What to produce
After reading the data, copy it out in full and exactly.

Start of Block

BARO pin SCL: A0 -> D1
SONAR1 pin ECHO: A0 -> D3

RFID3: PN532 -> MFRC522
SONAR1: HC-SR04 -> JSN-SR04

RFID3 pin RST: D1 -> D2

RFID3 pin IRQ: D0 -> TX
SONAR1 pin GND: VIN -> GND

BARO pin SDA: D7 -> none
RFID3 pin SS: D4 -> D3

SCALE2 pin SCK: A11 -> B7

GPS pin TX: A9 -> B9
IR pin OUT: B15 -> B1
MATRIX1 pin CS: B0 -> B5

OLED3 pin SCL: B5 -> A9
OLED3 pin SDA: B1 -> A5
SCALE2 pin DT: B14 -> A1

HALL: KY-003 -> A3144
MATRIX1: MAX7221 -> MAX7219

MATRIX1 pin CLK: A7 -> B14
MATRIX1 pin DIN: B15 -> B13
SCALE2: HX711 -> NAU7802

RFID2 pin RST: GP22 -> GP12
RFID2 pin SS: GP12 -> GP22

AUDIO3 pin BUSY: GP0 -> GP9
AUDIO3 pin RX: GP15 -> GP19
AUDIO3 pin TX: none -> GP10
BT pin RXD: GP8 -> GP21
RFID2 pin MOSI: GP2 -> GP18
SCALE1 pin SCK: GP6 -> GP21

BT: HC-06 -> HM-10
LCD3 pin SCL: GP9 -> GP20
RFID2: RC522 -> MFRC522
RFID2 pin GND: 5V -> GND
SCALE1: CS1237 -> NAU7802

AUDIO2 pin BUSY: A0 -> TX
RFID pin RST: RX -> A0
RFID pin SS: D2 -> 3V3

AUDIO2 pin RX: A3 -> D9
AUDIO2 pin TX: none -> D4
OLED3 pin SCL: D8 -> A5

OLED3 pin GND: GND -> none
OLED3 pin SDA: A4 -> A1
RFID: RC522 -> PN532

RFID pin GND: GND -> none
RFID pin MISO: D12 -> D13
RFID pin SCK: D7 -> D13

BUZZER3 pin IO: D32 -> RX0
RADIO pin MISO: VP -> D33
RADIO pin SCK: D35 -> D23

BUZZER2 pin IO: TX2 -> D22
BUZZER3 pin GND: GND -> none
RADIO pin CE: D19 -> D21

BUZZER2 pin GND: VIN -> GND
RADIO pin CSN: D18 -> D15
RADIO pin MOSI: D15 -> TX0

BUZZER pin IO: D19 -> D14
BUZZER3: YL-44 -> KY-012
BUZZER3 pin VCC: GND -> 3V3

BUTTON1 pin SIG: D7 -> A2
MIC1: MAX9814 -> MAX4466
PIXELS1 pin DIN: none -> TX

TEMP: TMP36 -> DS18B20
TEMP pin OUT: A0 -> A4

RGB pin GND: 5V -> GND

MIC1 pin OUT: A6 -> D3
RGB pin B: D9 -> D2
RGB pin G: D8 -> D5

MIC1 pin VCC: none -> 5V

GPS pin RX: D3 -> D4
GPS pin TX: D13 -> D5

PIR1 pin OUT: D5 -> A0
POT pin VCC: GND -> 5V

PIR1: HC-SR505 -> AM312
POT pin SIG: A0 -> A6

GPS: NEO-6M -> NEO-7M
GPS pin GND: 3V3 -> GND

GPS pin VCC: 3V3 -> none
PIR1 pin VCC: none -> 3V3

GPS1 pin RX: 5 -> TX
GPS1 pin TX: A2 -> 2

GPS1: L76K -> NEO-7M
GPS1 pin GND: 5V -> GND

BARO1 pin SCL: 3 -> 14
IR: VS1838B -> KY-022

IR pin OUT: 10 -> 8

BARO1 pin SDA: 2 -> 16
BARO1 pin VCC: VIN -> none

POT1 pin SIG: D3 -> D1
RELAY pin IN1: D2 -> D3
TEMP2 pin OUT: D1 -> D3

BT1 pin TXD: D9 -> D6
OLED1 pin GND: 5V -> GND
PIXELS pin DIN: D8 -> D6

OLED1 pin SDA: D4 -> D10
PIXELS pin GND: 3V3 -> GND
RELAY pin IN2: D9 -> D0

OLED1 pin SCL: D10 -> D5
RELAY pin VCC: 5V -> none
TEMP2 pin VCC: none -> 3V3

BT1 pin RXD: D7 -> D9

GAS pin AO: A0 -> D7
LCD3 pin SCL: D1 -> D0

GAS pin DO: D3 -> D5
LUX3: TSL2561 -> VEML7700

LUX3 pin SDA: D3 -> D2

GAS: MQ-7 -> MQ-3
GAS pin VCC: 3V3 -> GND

End of Block

Exercise result
BARO pin SCL: A0 -> D1
SONAR1 pin ECHO: A0 -> D3

RFID3: PN532 -> MFRC522
SONAR1: HC-SR04 -> JSN-SR04

RFID3 pin RST: D1 -> D2

RFID3 pin IRQ: D0 -> TX
SONAR1 pin GND: VIN -> GND

BARO pin SDA: D7 -> none
RFID3 pin SS: D4 -> D3

SCALE2 pin SCK: A11 -> B7

GPS pin TX: A9 -> B9
IR pin OUT: B15 -> B1
MATRIX1 pin CS: B0 -> B5

OLED3 pin SCL: B5 -> A9
OLED3 pin SDA: B1 -> A5
SCALE2 pin DT: B14 -> A1

HALL: KY-003 -> A3144
MATRIX1: MAX7221 -> MAX7219

MATRIX1 pin CLK: A7 -> B14
MATRIX1 pin DIN: B15 -> B13
SCALE2: HX711 -> NAU7802

RFID2 pin RST: GP22 -> GP12
RFID2 pin SS: GP12 -> GP22

AUDIO3 pin BUSY: GP0 -> GP9
AUDIO3 pin RX: GP15 -> GP19
AUDIO3 pin TX: none -> GP10
BT pin RXD: GP8 -> GP21
RFID2 pin MOSI: GP2 -> GP18
SCALE1 pin SCK: GP6 -> GP21

BT: HC-06 -> HM-10
LCD3 pin SCL: GP9 -> GP20
RFID2: RC522 -> MFRC522
RFID2 pin GND: 5V -> GND
SCALE1: CS1237 -> NAU7802

AUDIO2 pin BUSY: A0 -> TX
RFID pin RST: RX -> A0
RFID pin SS: D2 -> 3V3

AUDIO2 pin RX: A3 -> D9
AUDIO2 pin TX: none -> D4
OLED3 pin SCL: D8 -> A5

OLED3 pin GND: GND -> none
OLED3 pin SDA: A4 -> A1
RFID: RC522 -> PN532

RFID pin GND: GND -> none
RFID pin MISO: D12 -> D13
RFID pin SCK: D7 -> D13

BUZZER3 pin IO: D32 -> RX0
RADIO pin MISO: VP -> D33
RADIO pin SCK: D35 -> D23

BUZZER2 pin IO: TX2 -> D22
BUZZER3 pin GND: GND -> none
RADIO pin CE: D19 -> D21

BUZZER2 pin GND: VIN -> GND
RADIO pin CSN: D18 -> D15
RADIO pin MOSI: D15 -> TX0

BUZZER pin IO: D19 -> D14
BUZZER3: YL-44 -> KY-012
BUZZER3 pin VCC: GND -> 3V3

BUTTON1 pin SIG: D7 -> A2
MIC1: MAX9814 -> MAX4466
PIXELS1 pin DIN: none -> TX

TEMP: TMP36 -> DS18B20
TEMP pin OUT: A0 -> A4

RGB pin GND: 5V -> GND

MIC1 pin OUT: A6 -> D3
RGB pin B: D9 -> D2
RGB pin G: D8 -> D5

MIC1 pin VCC: none -> 5V

GPS pin RX: D3 -> D4
GPS pin TX: D13 -> D5

PIR1 pin OUT: D5 -> A0
POT pin VCC: GND -> 5V

PIR1: HC-SR505 -> AM312
POT pin SIG: A0 -> A6

GPS: NEO-6M -> NEO-7M
GPS pin GND: 3V3 -> GND

GPS pin VCC: 3V3 -> none
PIR1 pin VCC: none -> 3V3

GPS1 pin RX: 5 -> TX
GPS1 pin TX: A2 -> 2

GPS1: L76K -> NEO-7M
GPS1 pin GND: 5V -> GND

BARO1 pin SCL: 3 -> 14
IR: VS1838B -> KY-022

IR pin OUT: 10 -> 8

BARO1 pin SDA: 2 -> 16
BARO1 pin VCC: VIN -> none

POT1 pin SIG: D3 -> D1
RELAY pin IN1: D2 -> D3
TEMP2 pin OUT: D1 -> D3

BT1 pin TXD: D9 -> D6
OLED1 pin GND: 5V -> GND
PIXELS pin DIN: D8 -> D6

OLED1 pin SDA: D4 -> D10
PIXELS pin GND: 3V3 -> GND
RELAY pin IN2: D9 -> D0

OLED1 pin SCL: D10 -> D5
RELAY pin VCC: 5V -> none
TEMP2 pin VCC: none -> 3V3

BT1 pin RXD: D7 -> D9

GAS pin AO: A0 -> D7
LCD3 pin SCL: D1 -> D0

GAS pin DO: D3 -> D5
LUX3: TSL2561 -> VEML7700

LUX3 pin SDA: D3 -> D2

GAS: MQ-7 -> MQ-3
GAS pin VCC: 3V3 -> GND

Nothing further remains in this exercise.